## PROBLEM DESCRIPTION:
Nothing should appear in the answer except the lines below from the line containing "L1: 6.8mH (+5V, N_8) -> 6.8mH (+5V, GND)" through the line containing "U3 pin SW: N_5 -> N_8", copied exactly, with pictures left out.

## DATA SUPPLIED:
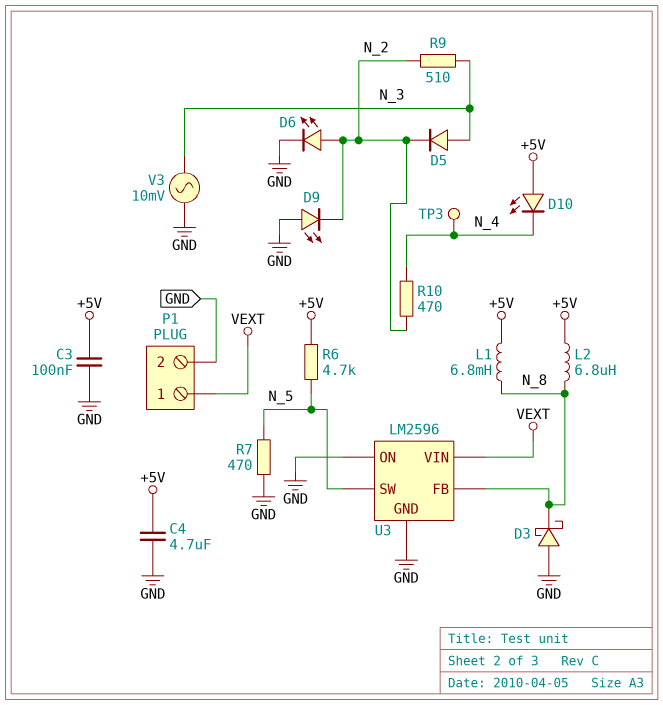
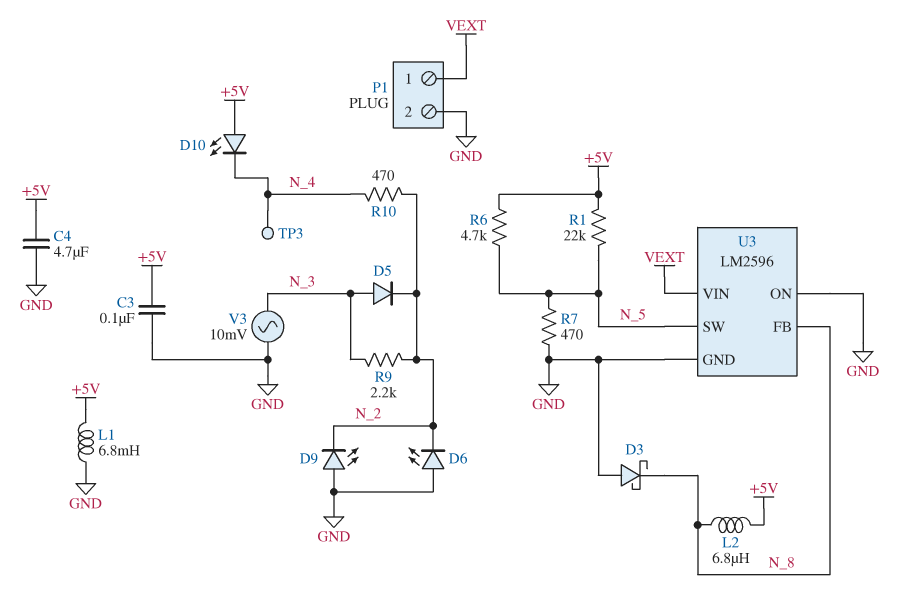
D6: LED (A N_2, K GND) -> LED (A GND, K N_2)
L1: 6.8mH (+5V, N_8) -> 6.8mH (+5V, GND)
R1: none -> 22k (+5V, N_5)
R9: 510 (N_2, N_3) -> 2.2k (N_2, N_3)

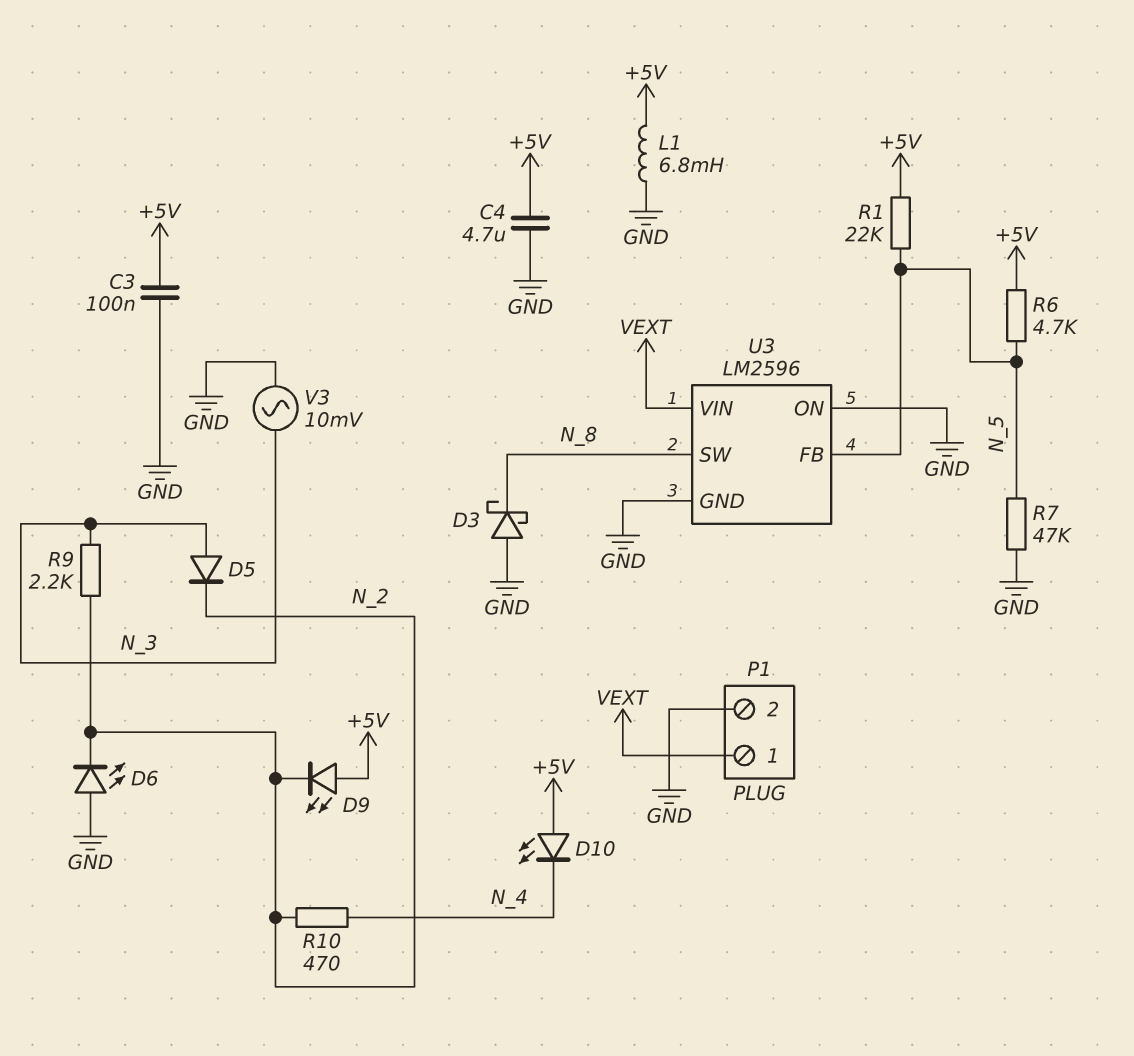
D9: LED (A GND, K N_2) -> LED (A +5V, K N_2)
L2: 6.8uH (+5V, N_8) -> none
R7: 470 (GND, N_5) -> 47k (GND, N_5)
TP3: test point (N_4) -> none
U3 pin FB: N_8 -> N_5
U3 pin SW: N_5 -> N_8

==

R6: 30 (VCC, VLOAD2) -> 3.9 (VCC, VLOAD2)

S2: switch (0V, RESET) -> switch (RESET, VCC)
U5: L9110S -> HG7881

--

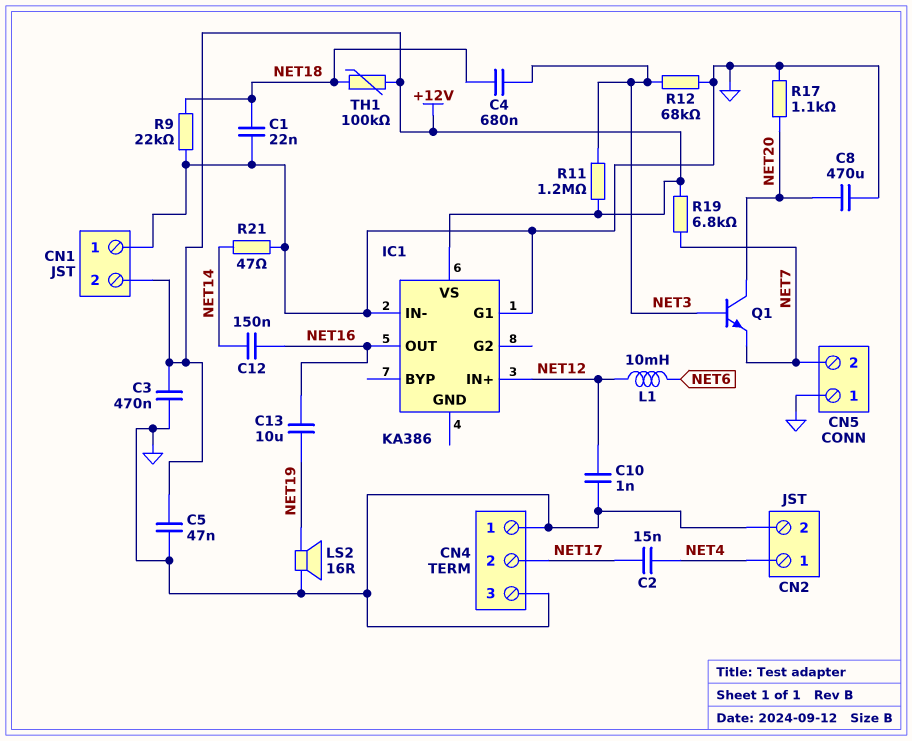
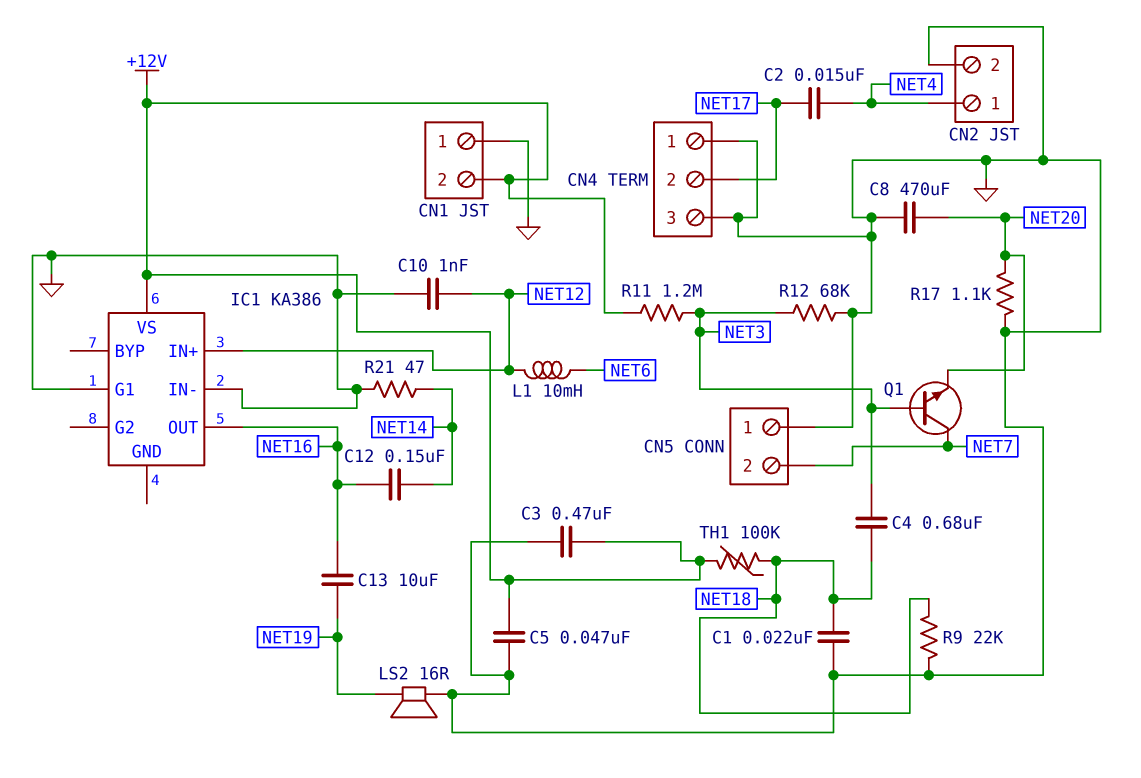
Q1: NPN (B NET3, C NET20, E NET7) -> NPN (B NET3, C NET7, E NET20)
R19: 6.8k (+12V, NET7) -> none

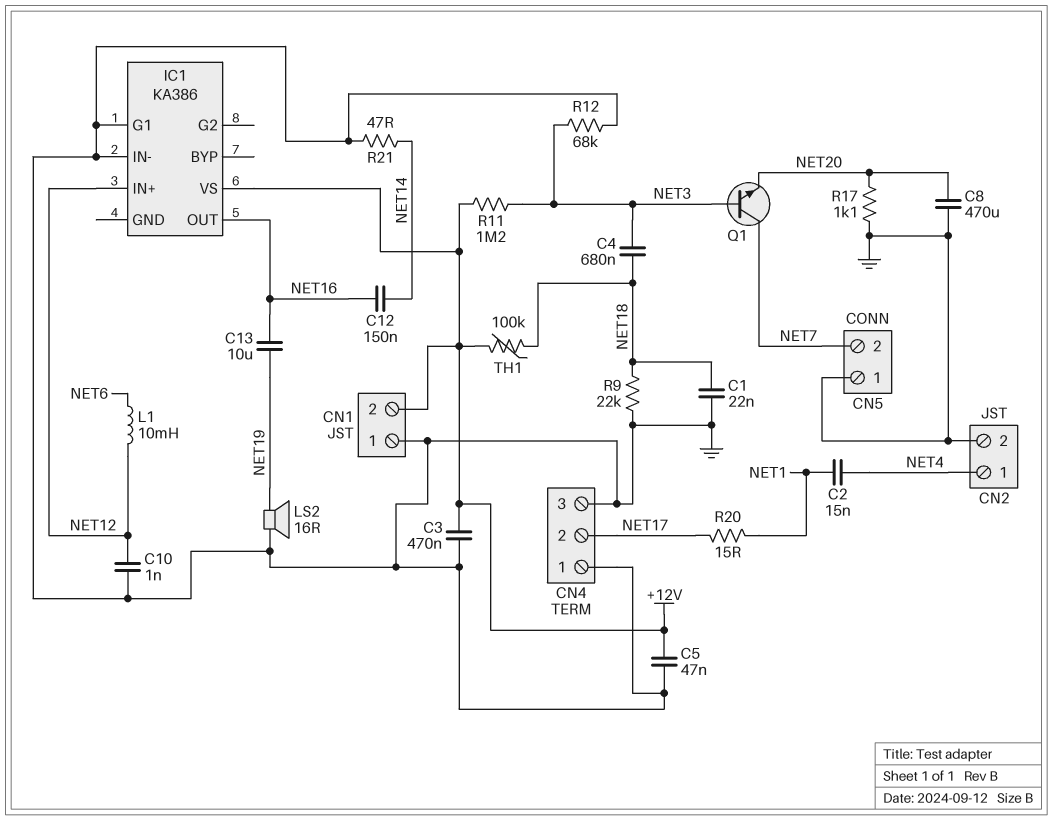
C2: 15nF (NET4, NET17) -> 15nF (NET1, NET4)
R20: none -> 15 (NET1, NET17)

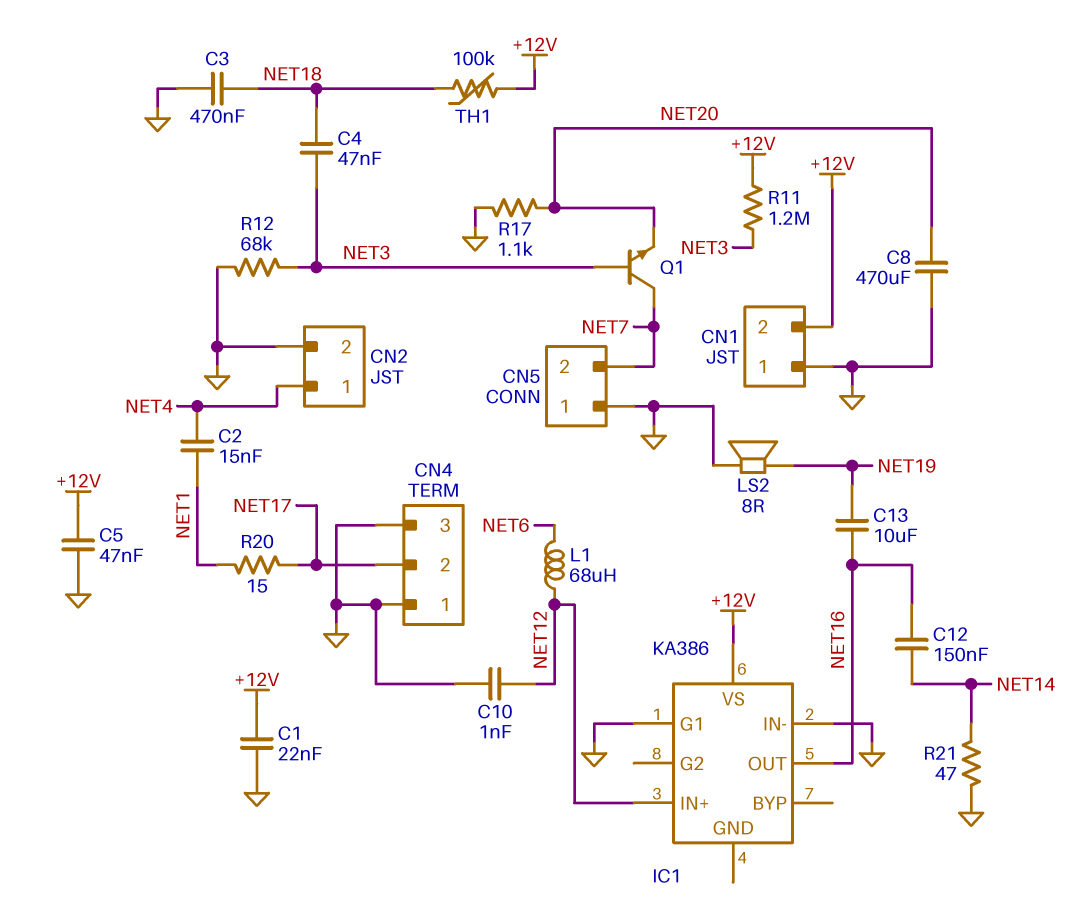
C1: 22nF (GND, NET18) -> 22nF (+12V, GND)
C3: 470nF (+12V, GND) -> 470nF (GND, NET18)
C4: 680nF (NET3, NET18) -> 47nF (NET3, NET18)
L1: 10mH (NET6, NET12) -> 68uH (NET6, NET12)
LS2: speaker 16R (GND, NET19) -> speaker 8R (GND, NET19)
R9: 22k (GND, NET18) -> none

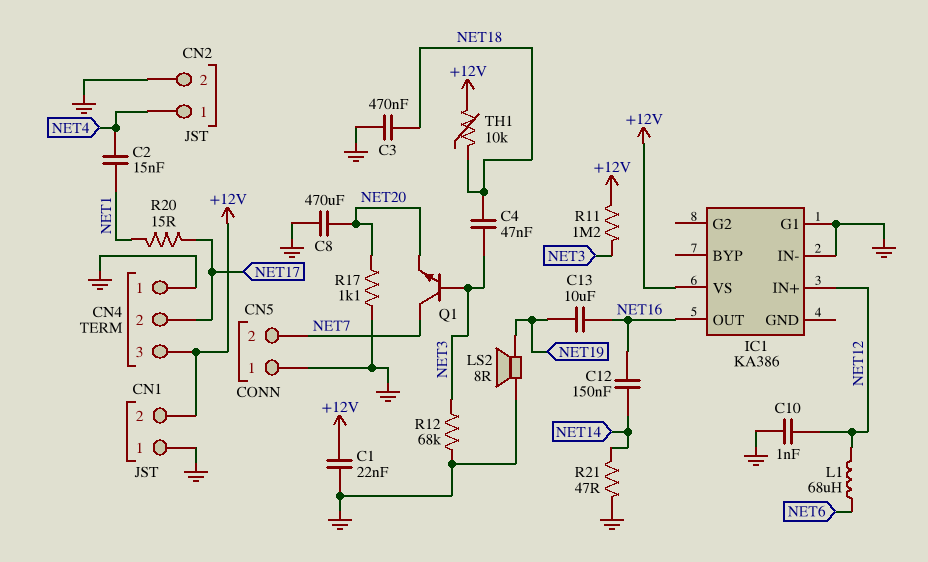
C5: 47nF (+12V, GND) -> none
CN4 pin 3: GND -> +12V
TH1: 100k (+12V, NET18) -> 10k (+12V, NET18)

## FINISHED EXERCISE:
L1: 6.8mH (+5V, N_8) -> 6.8mH (+5V, GND)
R1: none -> 22k (+5V, N_5)
R9: 510 (N_2, N_3) -> 2.2k (N_2, N_3)

D9: LED (A GND, K N_2) -> LED (A +5V, K N_2)
L2: 6.8uH (+5V, N_8) -> none
R7: 470 (GND, N_5) -> 47k (GND, N_5)
TP3: test point (N_4) -> none
U3 pin FB: N_8 -> N_5
U3 pin SW: N_5 -> N_8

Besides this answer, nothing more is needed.